[Opening Source data section]

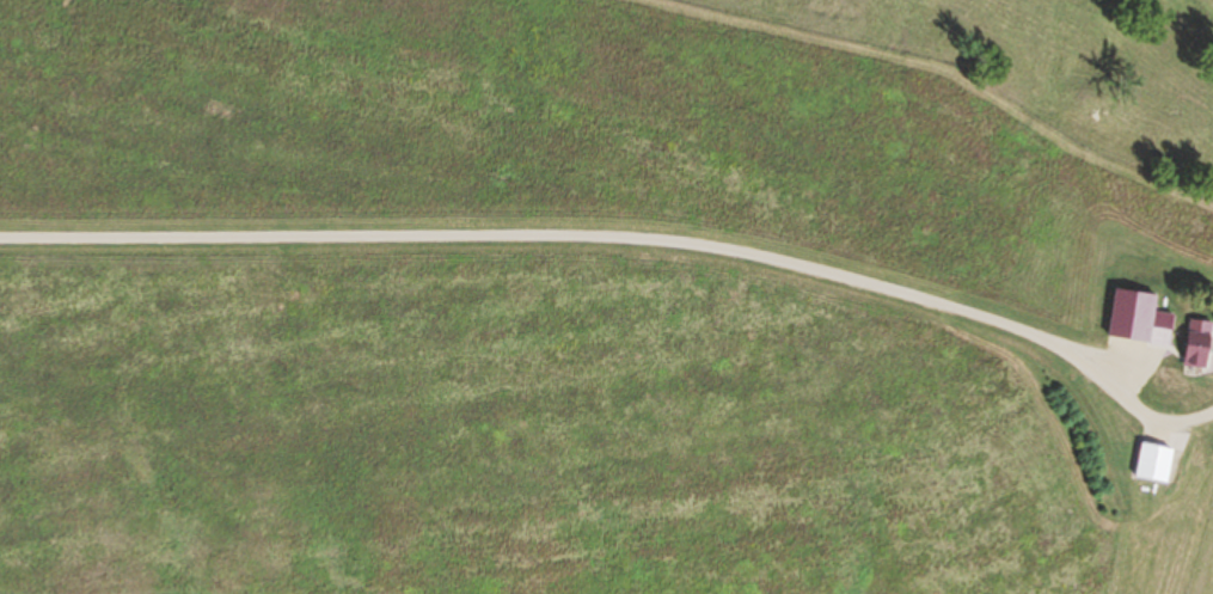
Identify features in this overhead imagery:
road: (520, 238)
building: (1143, 310)
building: (1198, 345)
building: (1153, 465)

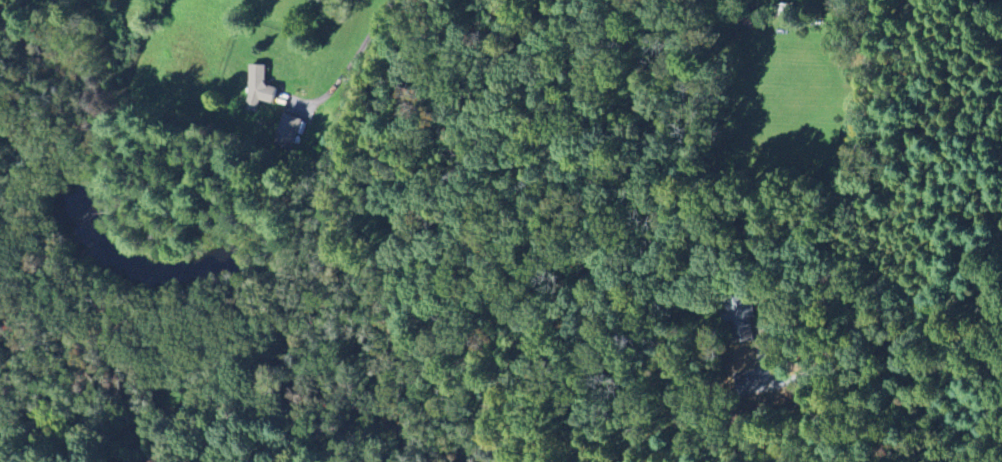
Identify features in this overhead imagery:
road: (52, 7)
road: (368, 32)
building: (259, 89)
building: (288, 132)
road: (841, 229)
building: (743, 313)

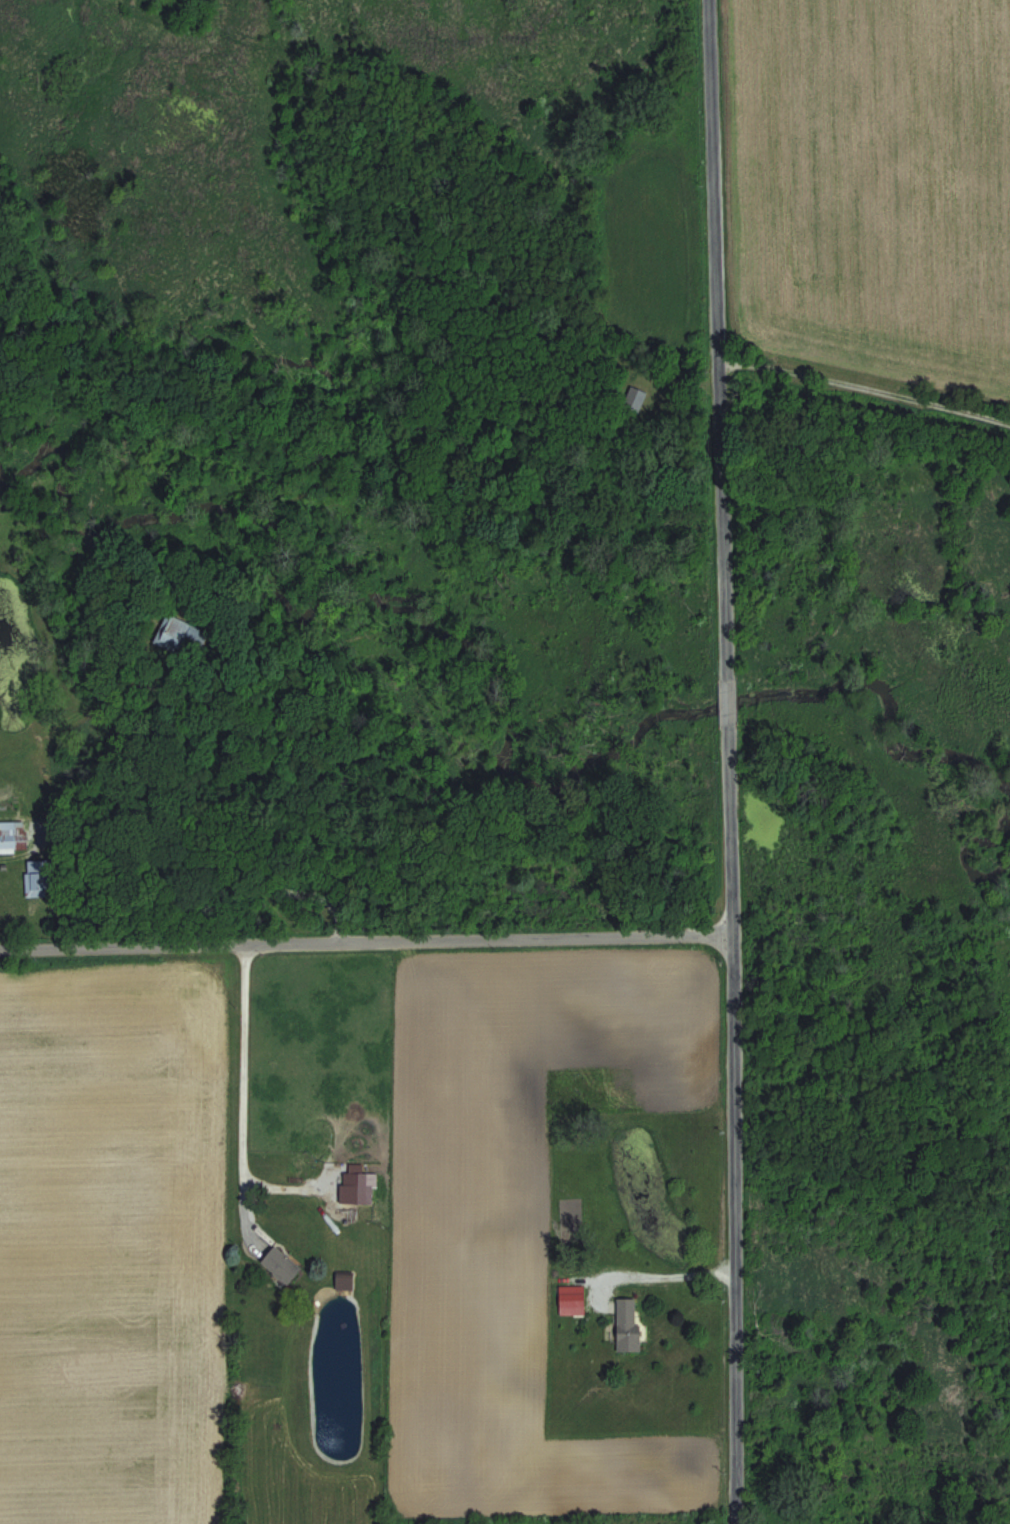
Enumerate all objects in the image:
road: (865, 388)
building: (635, 398)
building: (179, 633)
road: (728, 761)
road: (202, 827)
building: (13, 835)
building: (36, 879)
road: (281, 889)
road: (366, 944)
road: (245, 1064)
building: (358, 1186)
building: (281, 1265)
road: (665, 1275)
building: (345, 1280)
building: (572, 1299)
building: (628, 1324)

[Closing Source data section]

[Directions for this task]
Print the entries above exactly, leaving pictures out.

[Response to this exercise]
Identify features in this overhead imagery:
road: (520, 238)
building: (1143, 310)
building: (1198, 345)
building: (1153, 465)

Identify features in this overhead imagery:
road: (52, 7)
road: (368, 32)
building: (259, 89)
building: (288, 132)
road: (841, 229)
building: (743, 313)

Enumerate all objects in the image:
road: (865, 388)
building: (635, 398)
building: (179, 633)
road: (728, 761)
road: (202, 827)
building: (13, 835)
building: (36, 879)
road: (281, 889)
road: (366, 944)
road: (245, 1064)
building: (358, 1186)
building: (281, 1265)
road: (665, 1275)
building: (345, 1280)
building: (572, 1299)
building: (628, 1324)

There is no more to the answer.